Task prompt:
Reproduce the lines below from the one that contains "mask_h, instance_id, label." through the end, inclusive, and add nothing.

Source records
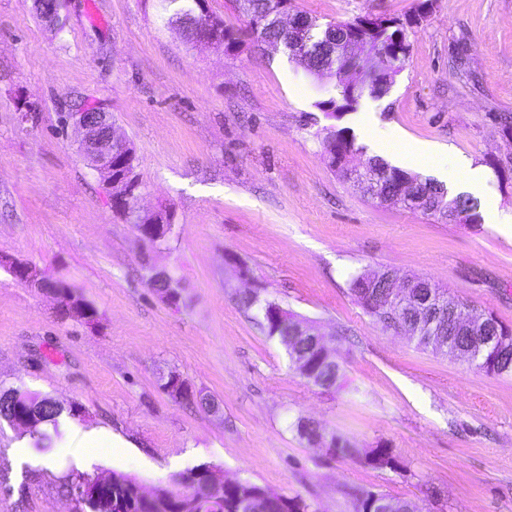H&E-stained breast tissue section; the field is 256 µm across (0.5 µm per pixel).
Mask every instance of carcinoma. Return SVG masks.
I'll use <instances>...</instances> for the list:
<instances>
[{"label":"carcinoma","instance_id":"obj_1","mask_svg":"<svg viewBox=\"0 0 512 512\" xmlns=\"http://www.w3.org/2000/svg\"><path fill=\"white\" fill-rule=\"evenodd\" d=\"M170 7L166 23L182 25L181 32L185 42L194 47L199 25L208 27V32L217 38L224 53L234 55L241 51L246 40L257 45L279 46L286 48L288 33L275 21V10L291 11L301 37L309 48L308 58L299 62L309 74L317 79L336 78V59L351 62L349 42L358 38L375 48L380 46L393 51L394 61L382 76L372 79L367 85L370 94L376 98L386 95L400 72V62L404 61L410 51L408 30L410 19L386 18L375 25L367 23V18L358 17L341 23H319L317 17L300 11H292V0H235L238 11L243 15L246 28L238 30L224 24V19L212 12L200 15L199 5L195 0L182 3L180 0H166ZM59 0H35L34 8L38 16L47 21L57 17ZM364 88L335 86V94L327 99L315 102V107L326 115L337 117L349 112L358 104ZM323 159L336 175L345 176L346 159L352 154L363 152L355 145V140L344 129H331L323 141ZM365 170L376 179L379 190L384 194L379 203L383 204L389 197L396 195L400 187L408 183L412 187L417 201L408 205L410 210L423 209L447 215V220L457 224H479L481 215L479 203L464 195L448 198L444 186L431 179H422L419 175L394 167L382 159L369 157L365 160ZM150 285L164 299H180L179 281L173 277H152ZM40 290L59 294L69 308L81 309L89 316L97 315L96 309L84 299L76 296L60 279L45 277ZM349 290L356 297L358 304L384 329L392 322L401 319L404 322L419 320L416 309H405L396 316L386 307L379 295L380 286L367 281L365 274L353 276ZM240 306L249 311L256 309L262 315L261 326L267 337L277 340L286 350L291 365L296 372L306 370L307 382L324 389H329L340 379V365L323 358L321 353L309 344L307 337L296 333L295 326L299 320L279 302L261 297L257 290H249L239 298ZM485 327L498 337L497 346H483L479 333L467 342L470 352H461L441 343L439 354L450 358H459L468 362L475 369L495 376H512V329L503 325L493 313L485 312ZM76 417L81 416V408L73 405L64 408L51 398L39 393L20 388L0 391V419L8 421L21 418L27 424L25 433L35 441V447L47 439L43 426H58V417L63 411ZM299 436L310 443L323 437L320 425L297 419L294 423ZM333 452L343 454L356 453L363 462L375 469L393 468L395 459L386 448L360 450L352 447L341 437L334 438ZM109 493L112 499L122 503V512H309L308 505L301 497H287L260 486L249 480L233 482L224 479L222 483L211 481V474L196 466L179 474L171 483L154 487L152 499L145 500L139 495L142 482L135 476L118 471L106 472ZM376 499H387L392 504V512H408L409 502L385 494L359 490L353 494L355 512H367Z\"/></svg>","mask_w":512,"mask_h":512}]
</instances>
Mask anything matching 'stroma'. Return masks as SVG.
<instances>
[{"label":"stroma","instance_id":"35a3bbf8","mask_svg":"<svg viewBox=\"0 0 512 512\" xmlns=\"http://www.w3.org/2000/svg\"><path fill=\"white\" fill-rule=\"evenodd\" d=\"M417 3L294 0L323 24L402 17ZM163 7L61 0L50 26L33 0H0V255L45 269L98 311L91 328L63 317L57 296L0 265V390L83 411L55 448L29 449L23 463L20 429L0 419V512H76L79 474L122 471L150 488L202 464L301 497L311 512H354L353 488L417 512H512V377L382 330L349 290L366 270L421 277L512 328V224L378 204L322 157L331 127L406 134L481 166L484 198L511 215L512 180L489 161L512 157L496 120L512 115V0H433L389 92L337 119L315 106L333 81L282 52L191 47L164 25ZM94 101L136 150L142 206L176 212L161 246L113 211L76 151L67 116ZM154 269L180 280L179 306L150 287ZM257 287L315 322L356 394L292 368L257 311L237 303ZM172 373L220 412L169 397ZM300 417L356 447L390 449L395 467L309 444L292 427ZM94 426L123 450L82 461L74 430Z\"/></svg>","mask_w":512,"mask_h":512}]
</instances>
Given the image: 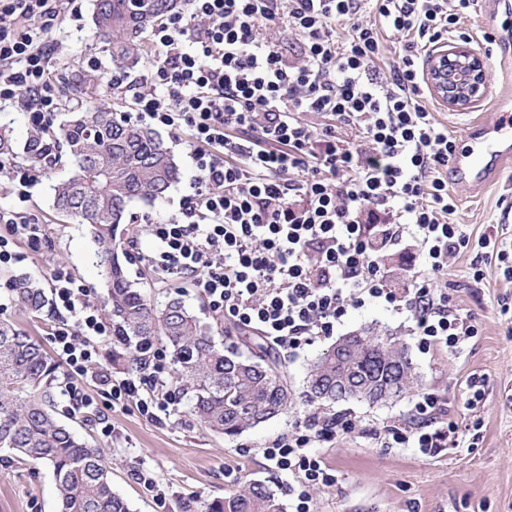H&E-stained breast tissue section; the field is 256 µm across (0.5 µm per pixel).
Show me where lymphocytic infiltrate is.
Here are the masks:
<instances>
[{
    "mask_svg": "<svg viewBox=\"0 0 512 512\" xmlns=\"http://www.w3.org/2000/svg\"><path fill=\"white\" fill-rule=\"evenodd\" d=\"M70 0H0V101L18 88L31 130L44 129L59 106L50 80L46 36ZM474 0H190L182 15L151 32L154 66L134 93L139 115L187 133L196 171L175 216L151 219L153 271L189 278L212 311L243 329H258L284 353L333 336L349 309L381 301L410 314L422 350L458 352L479 329L437 282L451 257L471 254L473 279L489 256L505 260L491 237L471 241L453 216L448 164L456 142L422 101L419 59L447 39ZM373 14L364 22L363 14ZM291 34L301 60H287ZM406 37L399 63L385 68L383 33ZM319 116V125L305 115ZM0 267L19 259L14 235L37 244L43 226L0 209ZM417 247L408 288L391 287L381 259L404 237ZM49 338L66 367L70 410L102 433L112 425L77 379L95 377L112 405L135 402L147 418L170 415L169 366L146 349L136 371L116 381L98 360L95 339L112 327L87 297L89 288L56 269ZM440 408L422 395L421 425H386L377 437L431 454L455 447L459 424L427 428ZM347 420L317 414L262 449L294 479L293 512H310L308 490L332 487L335 475L316 449L348 431Z\"/></svg>",
    "mask_w": 512,
    "mask_h": 512,
    "instance_id": "1",
    "label": "lymphocytic infiltrate"
}]
</instances>
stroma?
Listing matches in <instances>:
<instances>
[{"mask_svg":"<svg viewBox=\"0 0 512 512\" xmlns=\"http://www.w3.org/2000/svg\"><path fill=\"white\" fill-rule=\"evenodd\" d=\"M92 9V0H71L66 18L49 33L55 48L52 61L69 64L72 72L82 73L92 59L97 71L108 77L112 65L108 53L99 47ZM510 21L512 12L503 0H478L457 26L484 62L486 93L464 109L448 108L435 96L426 101L437 122L454 137L457 149L466 148L465 132L472 122H495L493 95L512 87V37L503 30ZM488 33L494 34V41H485ZM158 133L180 166V179L163 201L132 204L137 225L147 216L168 218L176 214L195 175L187 134L177 135L163 127ZM69 174V165L62 162L51 169L14 168L0 177V209L32 214L45 229V237L36 247L16 237L14 249L20 255L19 262L0 268V319L12 321L44 344L49 341L47 333L56 313L50 306L37 316L19 310L12 300L13 276L31 275L48 291L53 270L61 267L89 286L92 304L101 302V277L87 226L57 214L52 207L53 184ZM448 192L457 203L456 220L465 224L472 238L487 234L512 240V170L504 171L480 190L452 182ZM152 248L147 237L135 236L127 247L130 276L142 283L152 299L181 298L204 322H212L213 311L189 280L160 282L141 261V254ZM470 261L467 254L452 258L448 275L439 280L459 311L470 315L479 326L478 336L460 352L420 350L409 314L379 302L350 310L337 325L340 336L367 329L408 343L415 382L393 402H307V369L331 346V339L326 338L283 356L291 388L287 413L233 439L202 428L186 397L161 423L147 419L132 403L110 409L114 431L109 437L73 415L66 397L56 396V410L78 436L111 459L112 488L131 512H200L201 502L227 497L254 482L287 497L291 476L274 470L261 449L315 413L346 418L351 430L323 443L319 450L336 483L329 488H311V512H512V311L501 310L502 302L512 303V280L504 277L502 264L494 262L485 266L482 281H474ZM473 374L486 379L477 409L482 428L476 447H447L430 456L415 448H388L375 438V431L387 424L410 421L415 401L425 393L436 394L444 402L443 417L467 422L469 413L464 403ZM140 470L159 479L167 492L165 501H157L140 483L136 477ZM56 506L57 490L49 470L19 463L0 452V512H56Z\"/></svg>","mask_w":512,"mask_h":512,"instance_id":"1","label":"stroma"}]
</instances>
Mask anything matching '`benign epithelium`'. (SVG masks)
Returning <instances> with one entry per match:
<instances>
[{
  "mask_svg": "<svg viewBox=\"0 0 512 512\" xmlns=\"http://www.w3.org/2000/svg\"><path fill=\"white\" fill-rule=\"evenodd\" d=\"M428 81L443 103L464 109L481 98L486 71L483 61L467 44L454 43L435 53Z\"/></svg>",
  "mask_w": 512,
  "mask_h": 512,
  "instance_id": "7a95c632",
  "label": "benign epithelium"
}]
</instances>
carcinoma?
Instances as JSON below:
<instances>
[{"label":"carcinoma","instance_id":"carcinoma-1","mask_svg":"<svg viewBox=\"0 0 512 512\" xmlns=\"http://www.w3.org/2000/svg\"><path fill=\"white\" fill-rule=\"evenodd\" d=\"M186 6L187 0H95L92 23L113 67L129 72L149 55L144 34ZM91 82L85 74L62 81L67 101L76 100L82 108L51 131L72 164L71 176L53 187V207L90 227L102 269L103 305L112 317L116 342L139 364L144 347L163 340L177 379L191 393V411L213 433L234 437L276 418L287 410L290 392L282 362L264 343L251 336L242 339L263 365L237 349L226 350L223 319L216 318L214 326L205 323L177 298L158 304L128 276L122 257L130 205L163 198L178 179L179 167L151 129L117 116L104 102L85 100ZM44 135L30 132L19 153L12 130L0 126V174L18 161L41 163L35 139ZM12 292L15 304L28 314L37 315L48 305L43 289L27 274L15 276ZM346 338L345 350L333 346L310 366L308 399L378 403L400 396L401 376L413 375L406 343L364 333ZM58 370L39 340L0 319V450L52 473L57 512H130L112 490L108 458L56 416ZM205 512H286V505L270 487L252 483L206 504Z\"/></svg>","mask_w":512,"mask_h":512}]
</instances>
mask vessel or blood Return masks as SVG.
<instances>
[{
    "instance_id": "b4317fda",
    "label": "vessel or blood",
    "mask_w": 512,
    "mask_h": 512,
    "mask_svg": "<svg viewBox=\"0 0 512 512\" xmlns=\"http://www.w3.org/2000/svg\"><path fill=\"white\" fill-rule=\"evenodd\" d=\"M497 123L472 125L466 133L471 143L467 153H455L450 161L459 182L480 187L512 164V107L506 101L496 103Z\"/></svg>"
}]
</instances>
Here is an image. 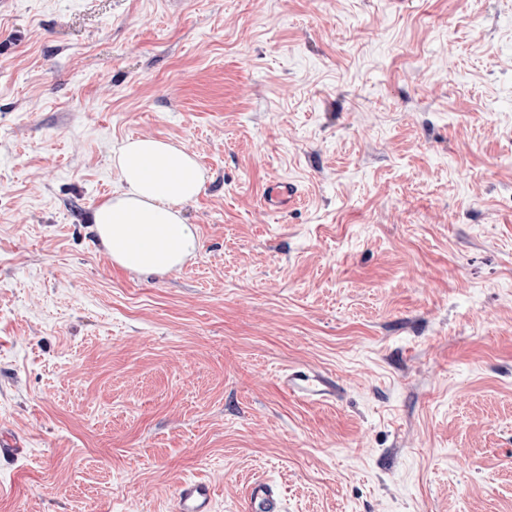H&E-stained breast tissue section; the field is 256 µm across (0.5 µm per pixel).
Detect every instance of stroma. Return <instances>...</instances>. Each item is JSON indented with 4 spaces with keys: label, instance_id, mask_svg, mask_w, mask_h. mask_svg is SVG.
<instances>
[{
    "label": "stroma",
    "instance_id": "1",
    "mask_svg": "<svg viewBox=\"0 0 512 512\" xmlns=\"http://www.w3.org/2000/svg\"><path fill=\"white\" fill-rule=\"evenodd\" d=\"M130 136L206 171L163 276ZM1 436L0 512H512V0H0ZM118 185L93 213L102 251L118 267L164 275L197 253V227L182 207L200 193L204 169L194 154L167 140L128 137L113 152ZM283 386L290 393L303 397L329 399L336 396V381L326 375L310 376L303 371L287 374ZM176 505L178 512H212V488L198 479L185 480L177 490ZM244 512H284L280 494L270 482L252 481L247 488Z\"/></svg>",
    "mask_w": 512,
    "mask_h": 512
}]
</instances>
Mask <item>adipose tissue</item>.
Returning <instances> with one entry per match:
<instances>
[{"label":"adipose tissue","mask_w":512,"mask_h":512,"mask_svg":"<svg viewBox=\"0 0 512 512\" xmlns=\"http://www.w3.org/2000/svg\"><path fill=\"white\" fill-rule=\"evenodd\" d=\"M118 185L93 213L102 251L118 267L164 275L197 253L196 225L182 207L200 193L205 173L194 154L172 142L129 137L112 156Z\"/></svg>","instance_id":"ef3b65f1"}]
</instances>
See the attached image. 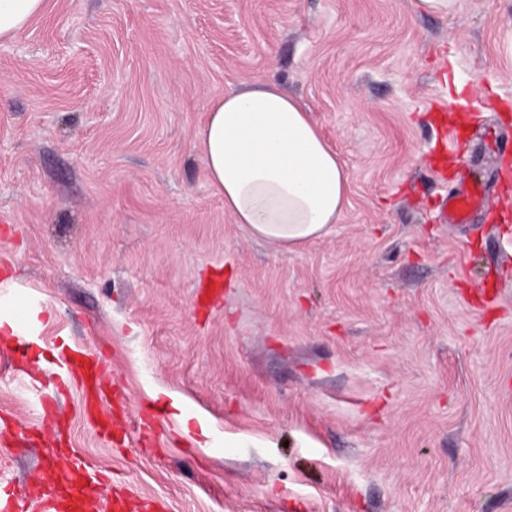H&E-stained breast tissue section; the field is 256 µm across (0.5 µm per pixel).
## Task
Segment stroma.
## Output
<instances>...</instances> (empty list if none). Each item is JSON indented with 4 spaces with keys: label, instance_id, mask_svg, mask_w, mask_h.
Segmentation results:
<instances>
[{
    "label": "stroma",
    "instance_id": "stroma-1",
    "mask_svg": "<svg viewBox=\"0 0 512 512\" xmlns=\"http://www.w3.org/2000/svg\"><path fill=\"white\" fill-rule=\"evenodd\" d=\"M245 81L299 98L350 178L339 224L288 254L225 213L196 146ZM499 120L512 0L448 17L416 0H46L0 42V308L30 304L25 347L0 342V489L40 470L55 492L71 458L164 512H512V185L479 129ZM459 171L491 209L433 223ZM78 345L110 359L122 444L47 384ZM160 390L190 430L209 422V447ZM45 403L61 460L30 453L52 441Z\"/></svg>",
    "mask_w": 512,
    "mask_h": 512
}]
</instances>
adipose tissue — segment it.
Segmentation results:
<instances>
[{
	"instance_id": "obj_1",
	"label": "adipose tissue",
	"mask_w": 512,
	"mask_h": 512,
	"mask_svg": "<svg viewBox=\"0 0 512 512\" xmlns=\"http://www.w3.org/2000/svg\"><path fill=\"white\" fill-rule=\"evenodd\" d=\"M44 0H0V40ZM209 181L234 223L291 252L324 238L348 205L345 167L308 110L274 83L247 82L207 108L196 138Z\"/></svg>"
}]
</instances>
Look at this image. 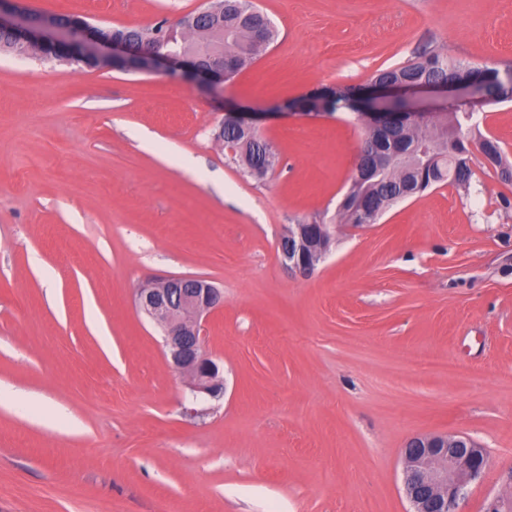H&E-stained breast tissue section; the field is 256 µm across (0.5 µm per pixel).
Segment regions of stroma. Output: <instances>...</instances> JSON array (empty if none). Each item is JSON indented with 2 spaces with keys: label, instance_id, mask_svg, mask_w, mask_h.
<instances>
[{
  "label": "stroma",
  "instance_id": "1",
  "mask_svg": "<svg viewBox=\"0 0 512 512\" xmlns=\"http://www.w3.org/2000/svg\"><path fill=\"white\" fill-rule=\"evenodd\" d=\"M278 37L223 98L159 74L0 50V512H410L402 451L462 433L512 470V182L475 159L373 224L339 203L364 128L342 110L266 121L256 180L214 134L223 101L259 112L366 86L423 51L512 69V0H255ZM145 26L210 0H26ZM478 134L512 163V102ZM333 245L313 275L279 256L288 225ZM195 275L223 396H193L139 313L147 282Z\"/></svg>",
  "mask_w": 512,
  "mask_h": 512
}]
</instances>
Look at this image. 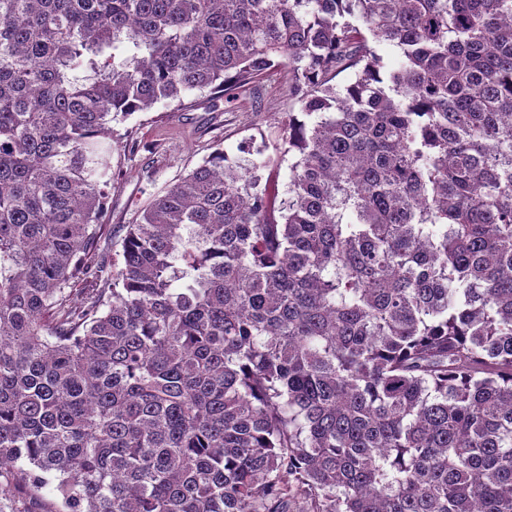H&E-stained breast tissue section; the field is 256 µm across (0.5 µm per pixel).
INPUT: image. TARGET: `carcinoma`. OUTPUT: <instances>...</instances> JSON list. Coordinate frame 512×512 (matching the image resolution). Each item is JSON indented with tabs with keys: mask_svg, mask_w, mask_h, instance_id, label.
<instances>
[{
	"mask_svg": "<svg viewBox=\"0 0 512 512\" xmlns=\"http://www.w3.org/2000/svg\"><path fill=\"white\" fill-rule=\"evenodd\" d=\"M275 69L286 192L217 149L93 264L112 122ZM2 469L57 512H512V0H0Z\"/></svg>",
	"mask_w": 512,
	"mask_h": 512,
	"instance_id": "1",
	"label": "carcinoma"
}]
</instances>
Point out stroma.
Instances as JSON below:
<instances>
[{
    "label": "stroma",
    "mask_w": 512,
    "mask_h": 512,
    "mask_svg": "<svg viewBox=\"0 0 512 512\" xmlns=\"http://www.w3.org/2000/svg\"><path fill=\"white\" fill-rule=\"evenodd\" d=\"M288 87L281 73L235 89L233 97L205 93L184 106H160L112 124V184L100 254L121 250L126 225L158 194L187 175L216 149L236 156L241 143L269 160L280 189H287L292 158L286 153Z\"/></svg>",
    "instance_id": "35a3bbf8"
}]
</instances>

Answer for this exercise:
INPUT: image. TARGET: `carcinoma`. OUTPUT: <instances>...</instances> JSON list. Coordinate frame 512×512 (matching the image resolution). Each item is JSON indented with tabs with keys: mask_svg, mask_w, mask_h, instance_id, label.
<instances>
[{
	"mask_svg": "<svg viewBox=\"0 0 512 512\" xmlns=\"http://www.w3.org/2000/svg\"><path fill=\"white\" fill-rule=\"evenodd\" d=\"M275 69L286 192L217 149L93 264L112 122ZM2 469L57 512H512V0H0Z\"/></svg>",
	"mask_w": 512,
	"mask_h": 512,
	"instance_id": "1",
	"label": "carcinoma"
}]
</instances>
Point out stroma.
Instances as JSON below:
<instances>
[{
    "label": "stroma",
    "mask_w": 512,
    "mask_h": 512,
    "mask_svg": "<svg viewBox=\"0 0 512 512\" xmlns=\"http://www.w3.org/2000/svg\"><path fill=\"white\" fill-rule=\"evenodd\" d=\"M288 87L281 73L235 89L233 97L205 93L184 106H160L112 124V184L100 254L121 250L126 225L158 194L187 175L216 149L236 156L241 143L269 160L280 189H287L292 158L286 153Z\"/></svg>",
    "instance_id": "35a3bbf8"
}]
</instances>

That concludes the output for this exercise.